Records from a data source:
--
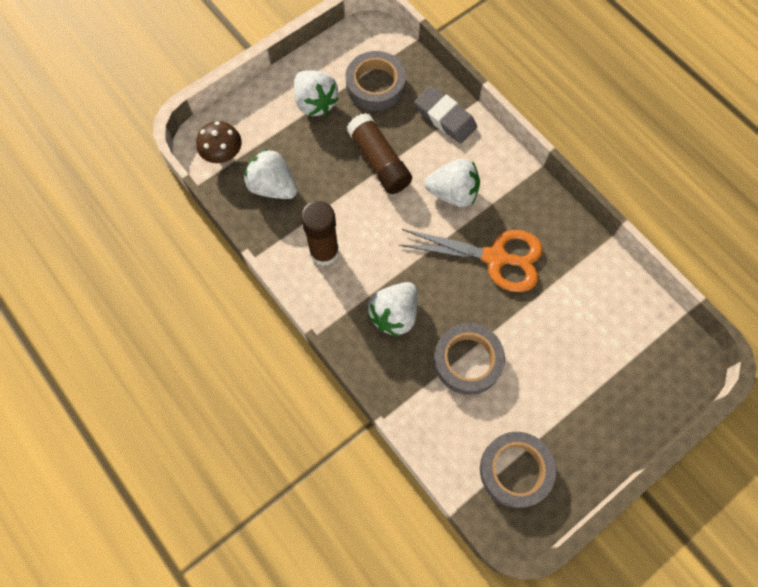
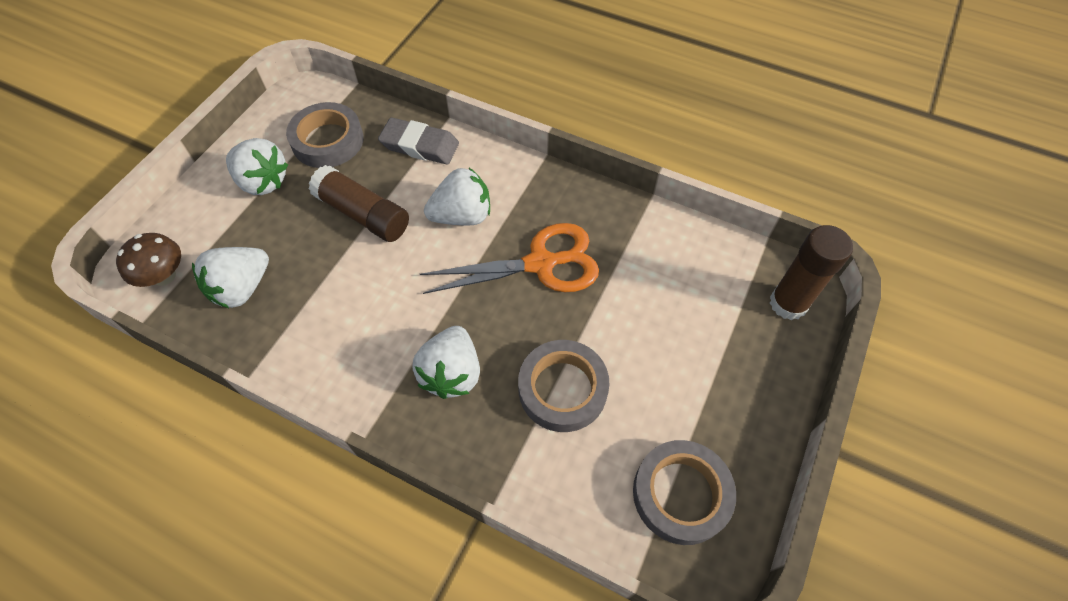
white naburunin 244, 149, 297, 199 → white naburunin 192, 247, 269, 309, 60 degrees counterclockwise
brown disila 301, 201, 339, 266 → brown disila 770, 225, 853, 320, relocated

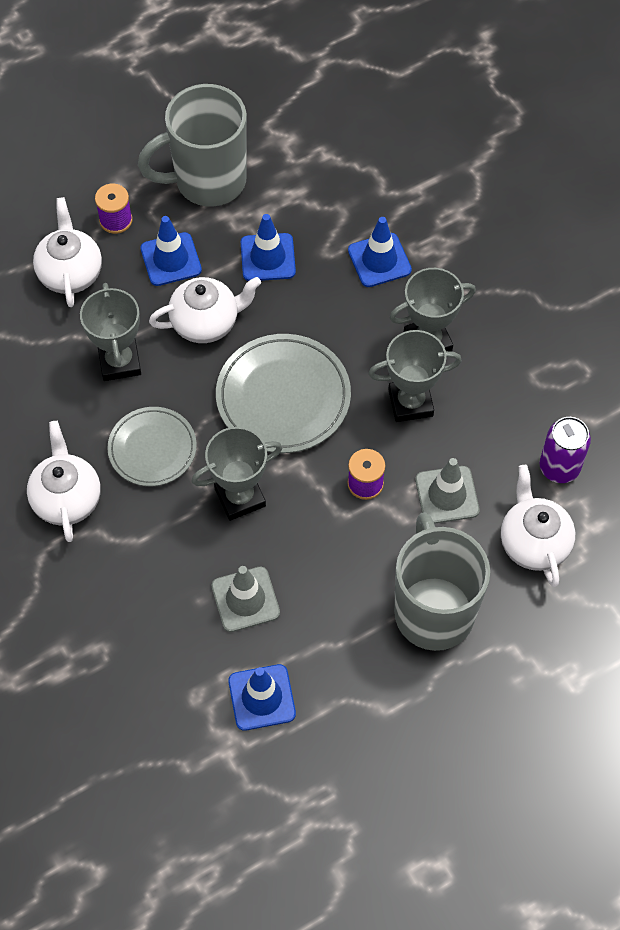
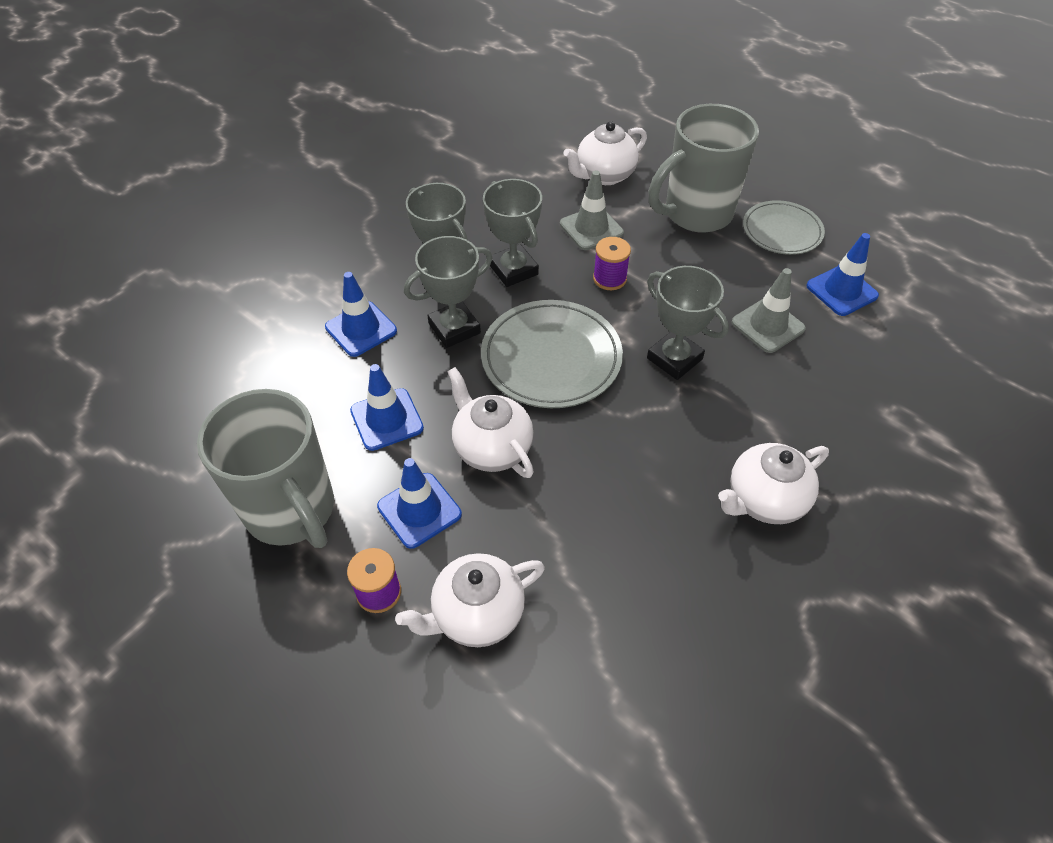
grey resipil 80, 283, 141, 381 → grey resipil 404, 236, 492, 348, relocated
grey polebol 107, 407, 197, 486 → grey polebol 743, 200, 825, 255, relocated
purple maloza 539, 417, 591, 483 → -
--
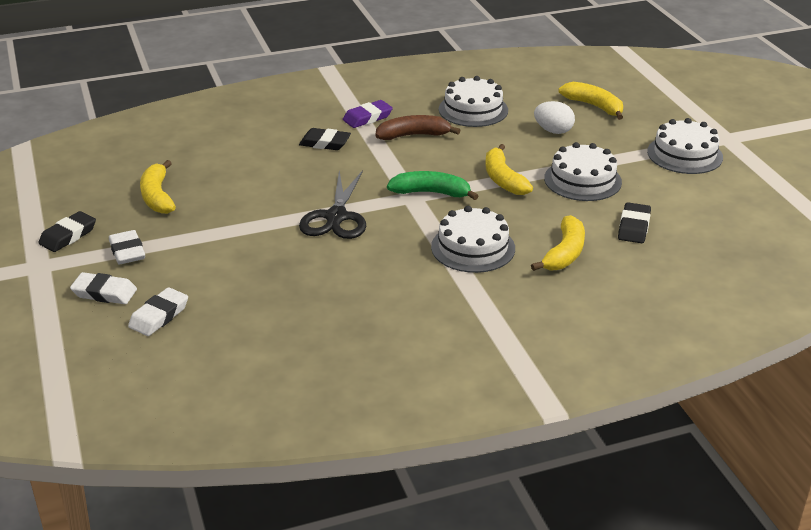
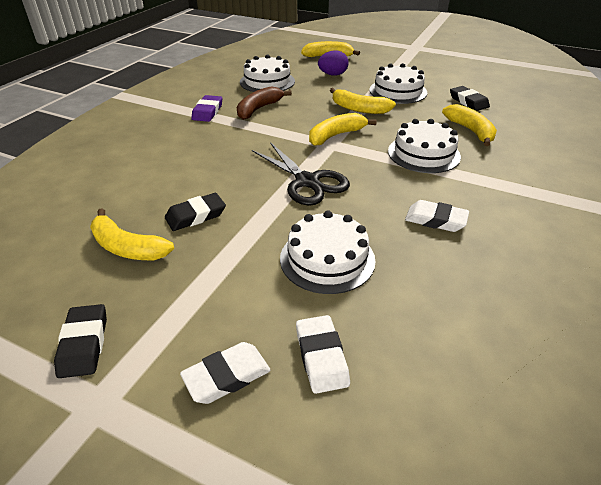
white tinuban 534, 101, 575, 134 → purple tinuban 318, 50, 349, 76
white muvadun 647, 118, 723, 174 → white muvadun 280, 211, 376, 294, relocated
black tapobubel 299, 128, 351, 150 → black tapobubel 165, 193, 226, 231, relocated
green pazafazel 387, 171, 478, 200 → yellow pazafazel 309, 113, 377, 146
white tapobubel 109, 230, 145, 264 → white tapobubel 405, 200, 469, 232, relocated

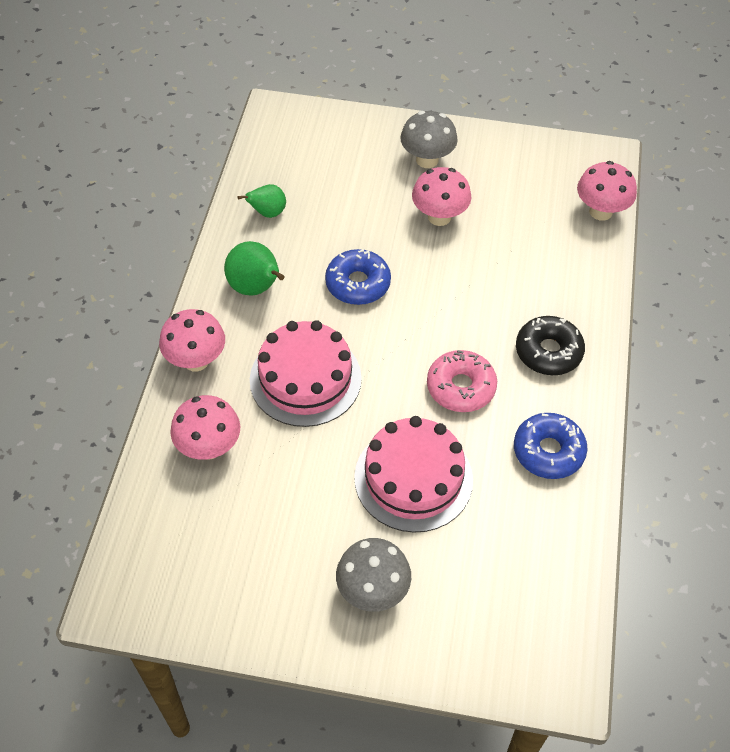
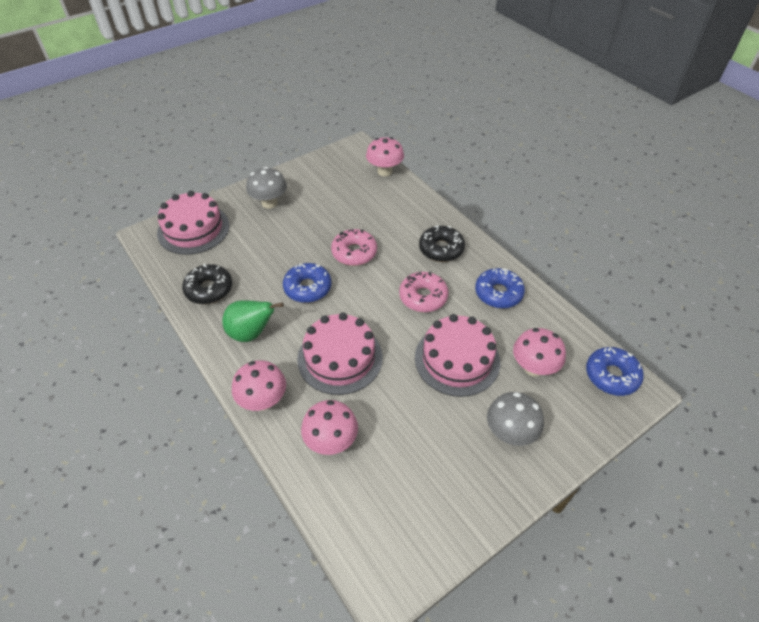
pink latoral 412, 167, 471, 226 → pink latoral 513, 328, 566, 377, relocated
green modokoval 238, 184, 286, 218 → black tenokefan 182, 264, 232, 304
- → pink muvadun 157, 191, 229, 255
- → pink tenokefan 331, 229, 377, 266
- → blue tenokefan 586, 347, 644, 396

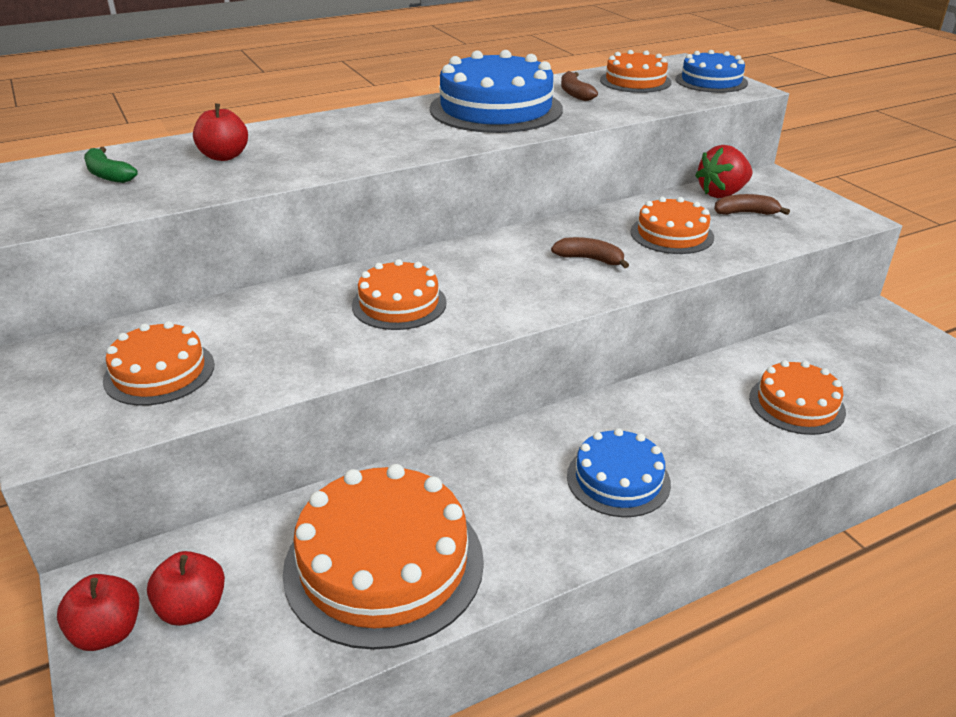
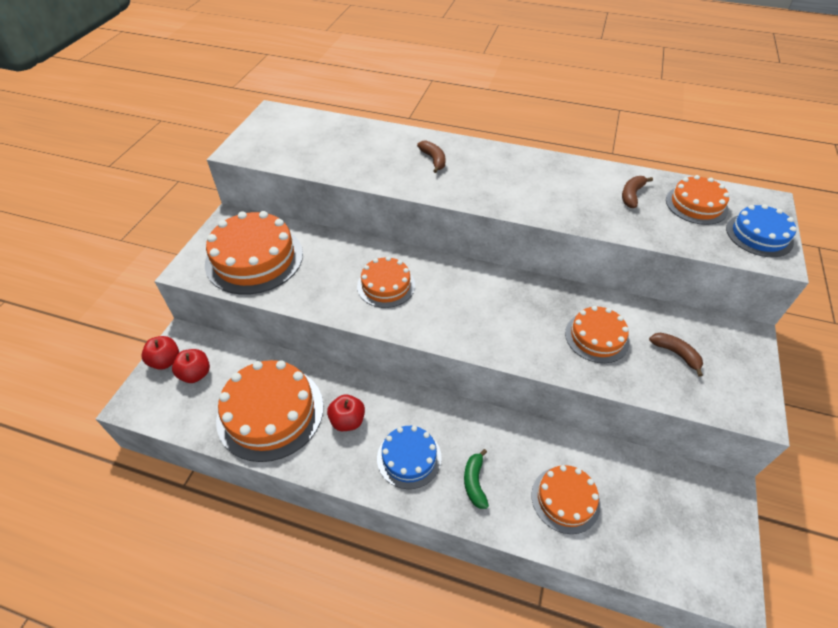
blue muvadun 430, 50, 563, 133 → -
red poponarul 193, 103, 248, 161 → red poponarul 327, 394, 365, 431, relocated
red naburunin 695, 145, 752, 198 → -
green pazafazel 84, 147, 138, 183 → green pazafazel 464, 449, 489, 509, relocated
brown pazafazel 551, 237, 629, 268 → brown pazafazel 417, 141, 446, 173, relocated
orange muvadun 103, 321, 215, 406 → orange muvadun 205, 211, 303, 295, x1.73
--
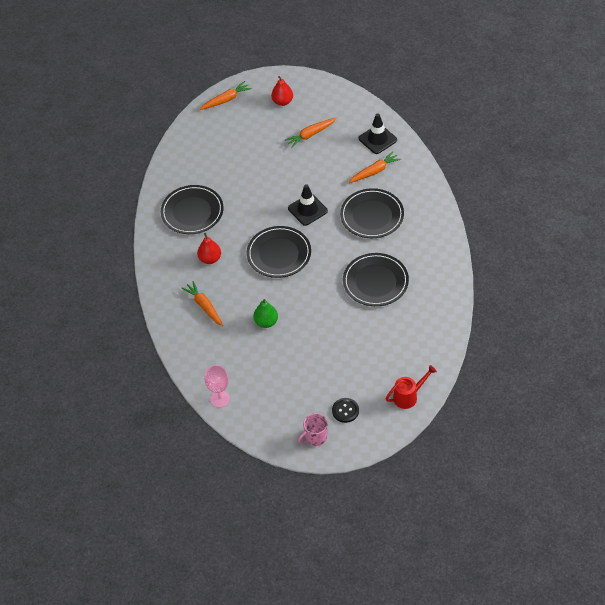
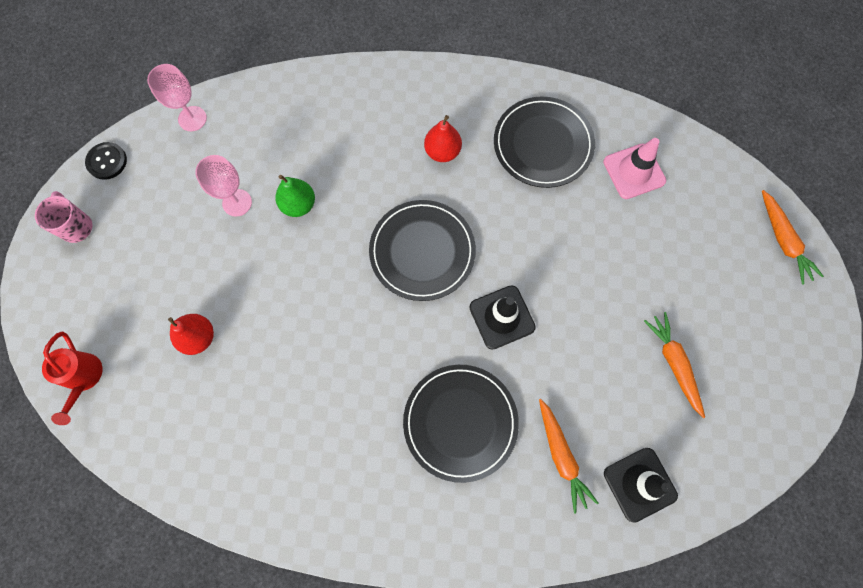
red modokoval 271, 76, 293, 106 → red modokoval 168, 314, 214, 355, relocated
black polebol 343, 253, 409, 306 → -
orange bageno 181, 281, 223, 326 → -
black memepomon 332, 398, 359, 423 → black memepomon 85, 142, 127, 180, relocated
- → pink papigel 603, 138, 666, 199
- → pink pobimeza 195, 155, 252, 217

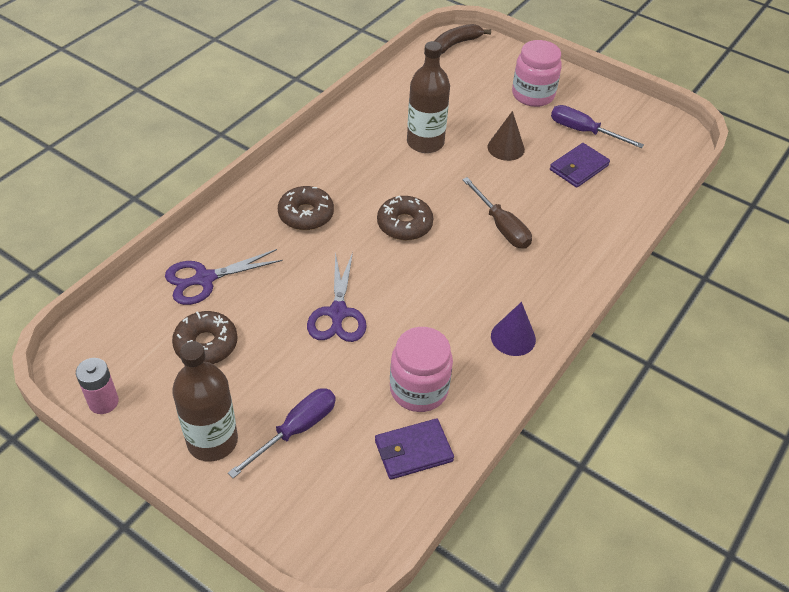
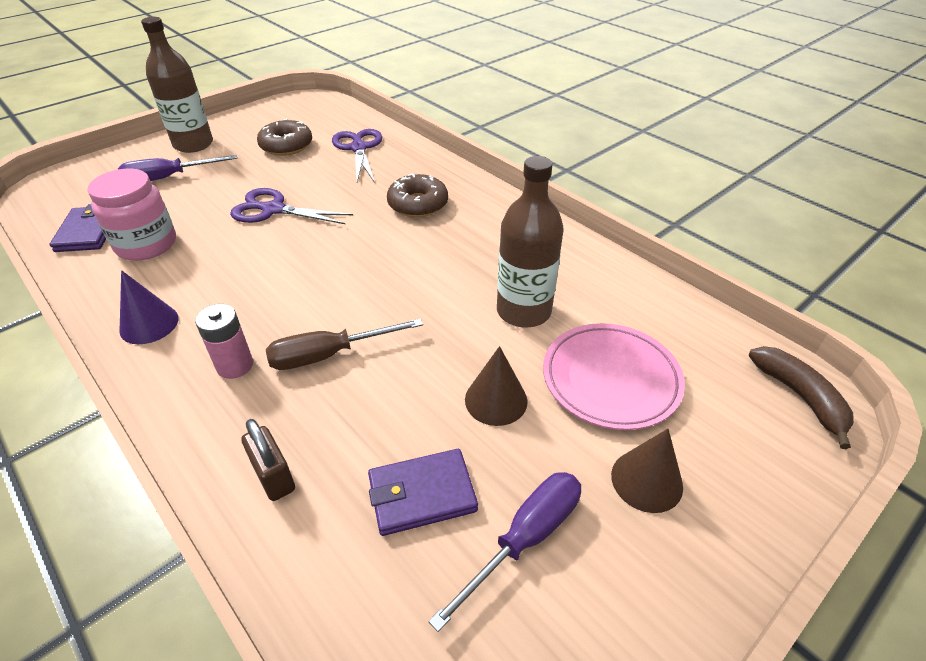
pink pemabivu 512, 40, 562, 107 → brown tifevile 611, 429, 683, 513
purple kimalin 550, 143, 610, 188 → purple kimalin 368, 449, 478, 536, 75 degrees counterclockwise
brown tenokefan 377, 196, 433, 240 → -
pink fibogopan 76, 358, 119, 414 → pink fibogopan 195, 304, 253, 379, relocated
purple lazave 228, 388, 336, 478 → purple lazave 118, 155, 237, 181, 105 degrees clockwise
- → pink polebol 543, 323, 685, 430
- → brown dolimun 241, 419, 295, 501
--
**Requirement**.
One stretch of the lines above is wanted, from the line that contains "pink pemabivu 512, 40, 562, 107" through the line that contains "- → brown dolimun 241, 419, 295, 501". Output it exactly.

**Solved problem**.
pink pemabivu 512, 40, 562, 107 → brown tifevile 611, 429, 683, 513
purple kimalin 550, 143, 610, 188 → purple kimalin 368, 449, 478, 536, 75 degrees counterclockwise
brown tenokefan 377, 196, 433, 240 → -
pink fibogopan 76, 358, 119, 414 → pink fibogopan 195, 304, 253, 379, relocated
purple lazave 228, 388, 336, 478 → purple lazave 118, 155, 237, 181, 105 degrees clockwise
- → pink polebol 543, 323, 685, 430
- → brown dolimun 241, 419, 295, 501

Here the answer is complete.